::: ENTRIES SUPPLIED

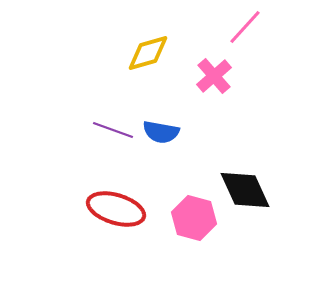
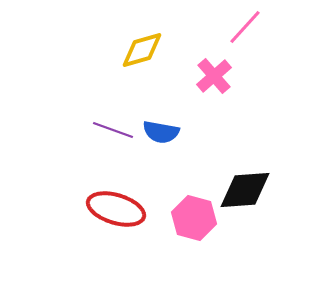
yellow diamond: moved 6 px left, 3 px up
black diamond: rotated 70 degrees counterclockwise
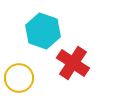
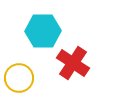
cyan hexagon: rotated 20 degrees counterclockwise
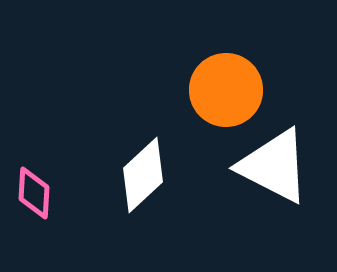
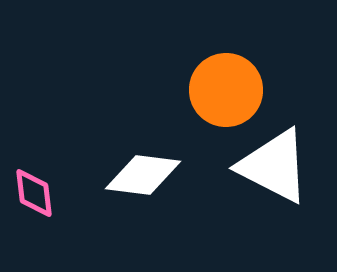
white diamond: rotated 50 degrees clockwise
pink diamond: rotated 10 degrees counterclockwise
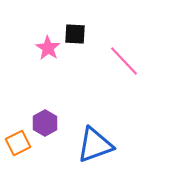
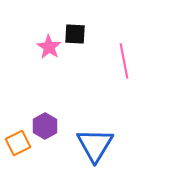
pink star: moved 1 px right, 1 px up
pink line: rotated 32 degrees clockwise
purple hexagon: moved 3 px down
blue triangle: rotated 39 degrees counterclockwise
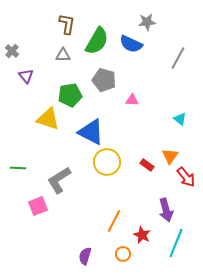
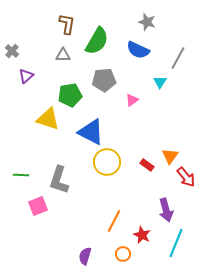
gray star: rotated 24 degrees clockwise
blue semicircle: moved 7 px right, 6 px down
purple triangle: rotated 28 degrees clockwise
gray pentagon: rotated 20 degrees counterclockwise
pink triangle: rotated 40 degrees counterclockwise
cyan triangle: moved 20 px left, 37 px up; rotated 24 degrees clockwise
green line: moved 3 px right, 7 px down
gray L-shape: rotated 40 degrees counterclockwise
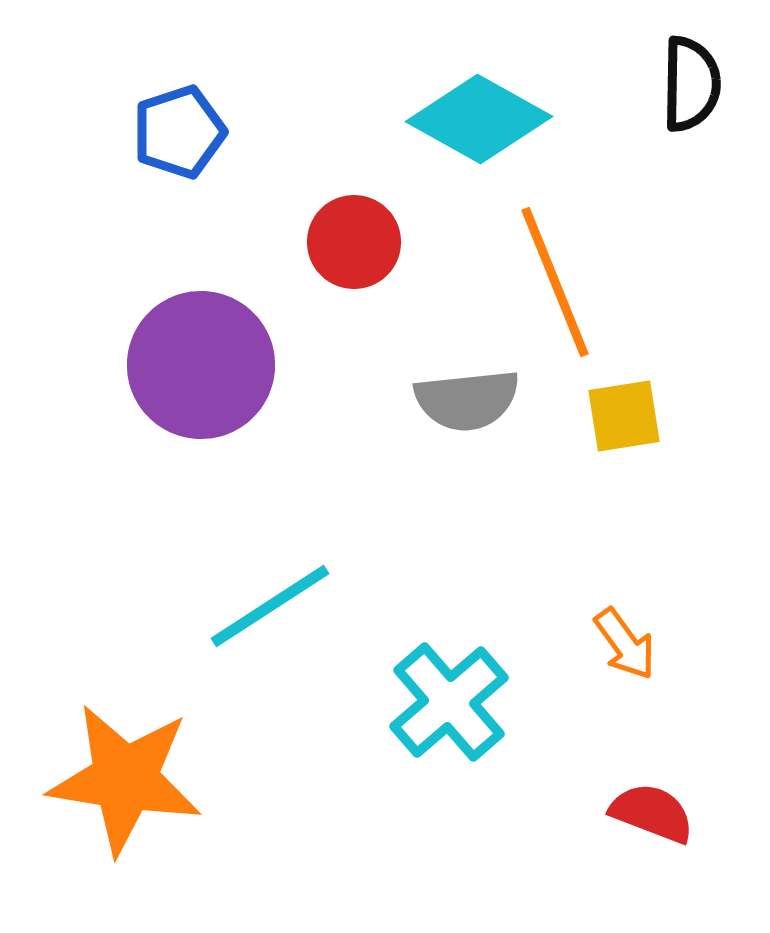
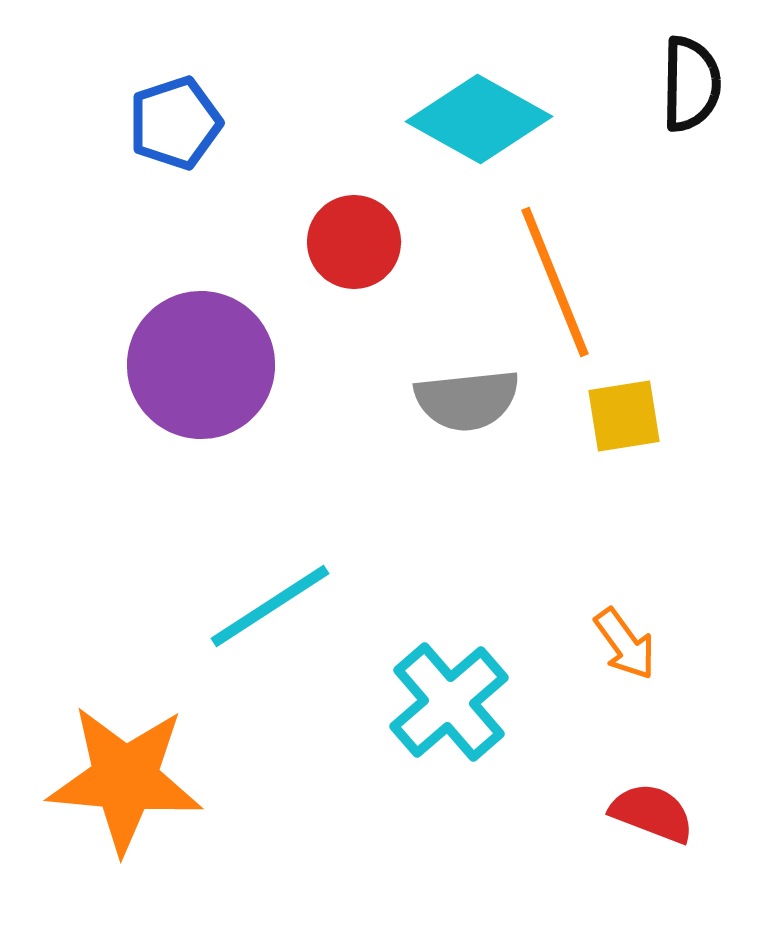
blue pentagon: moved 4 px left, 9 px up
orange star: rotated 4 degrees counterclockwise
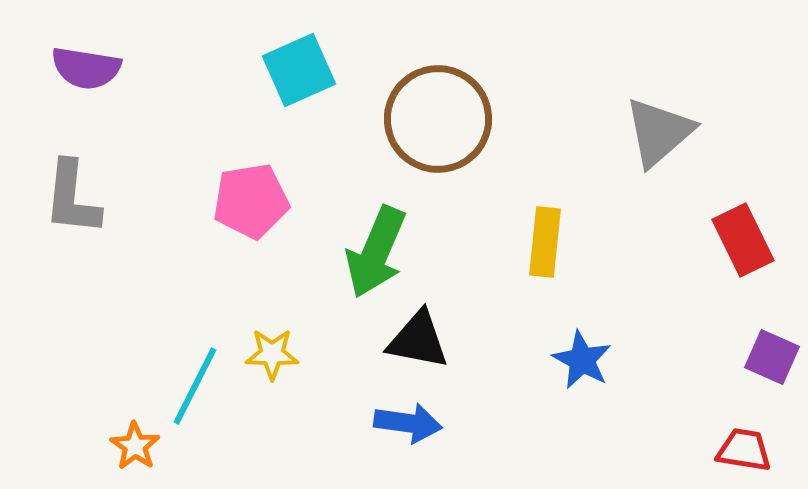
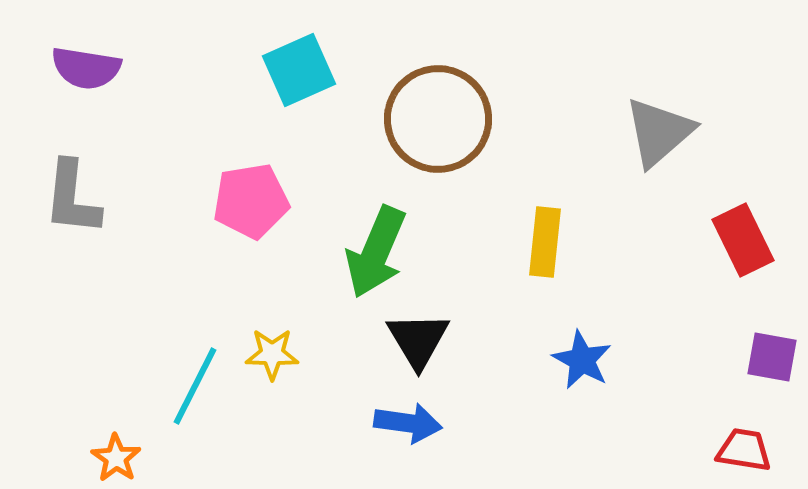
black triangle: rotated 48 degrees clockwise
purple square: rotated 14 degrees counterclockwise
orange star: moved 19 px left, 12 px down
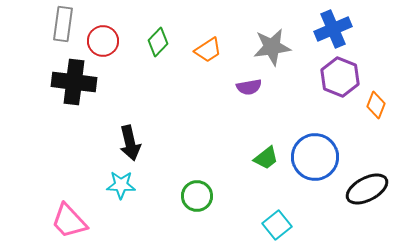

::::::
::: ENTRIES SUPPLIED

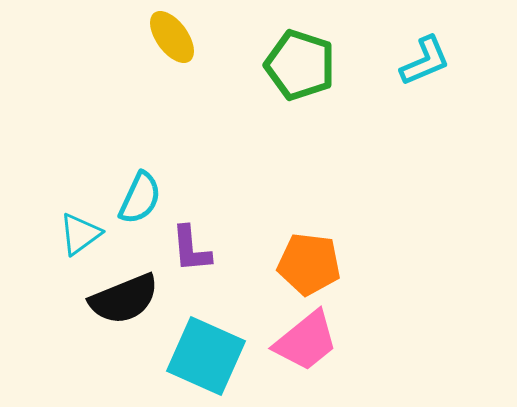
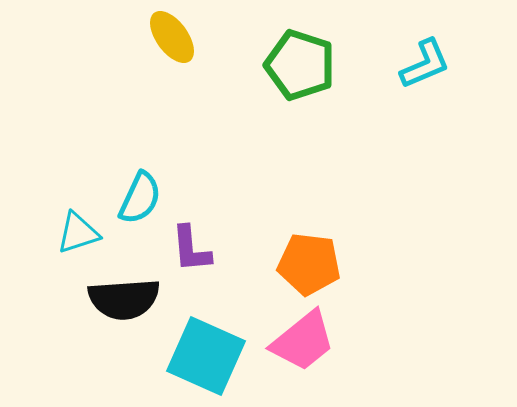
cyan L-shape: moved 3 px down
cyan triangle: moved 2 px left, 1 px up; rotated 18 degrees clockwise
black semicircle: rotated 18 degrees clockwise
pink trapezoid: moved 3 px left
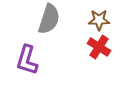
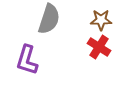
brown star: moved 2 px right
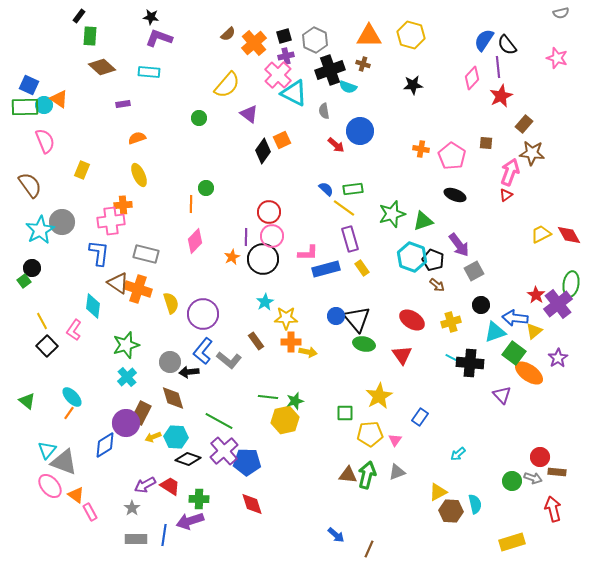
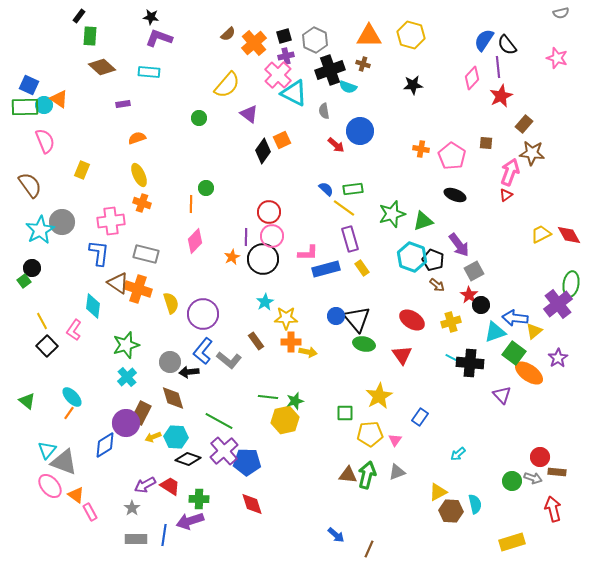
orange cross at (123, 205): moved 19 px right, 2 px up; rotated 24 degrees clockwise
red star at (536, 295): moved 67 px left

::::::
::: ENTRIES SUPPLIED

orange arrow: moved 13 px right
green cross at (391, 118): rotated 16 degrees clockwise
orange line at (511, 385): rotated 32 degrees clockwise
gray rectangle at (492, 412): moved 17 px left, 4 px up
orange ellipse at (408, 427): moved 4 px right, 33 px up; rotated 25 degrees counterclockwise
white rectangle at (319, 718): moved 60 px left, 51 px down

::::::

TASK TO CARRY OUT >> Only the lines above from the one with "cyan triangle: moved 2 px" to the one with "red star at (536, 295): moved 67 px left" should be printed, both included and exactly as written; no picture belongs in the copy.

OUTPUT OF THE TASK >>
cyan triangle: moved 2 px left, 1 px up; rotated 18 degrees clockwise
black semicircle: rotated 18 degrees clockwise
pink trapezoid: moved 3 px left
brown star: moved 2 px right
orange cross at (123, 205): moved 19 px right, 2 px up; rotated 24 degrees clockwise
red star at (536, 295): moved 67 px left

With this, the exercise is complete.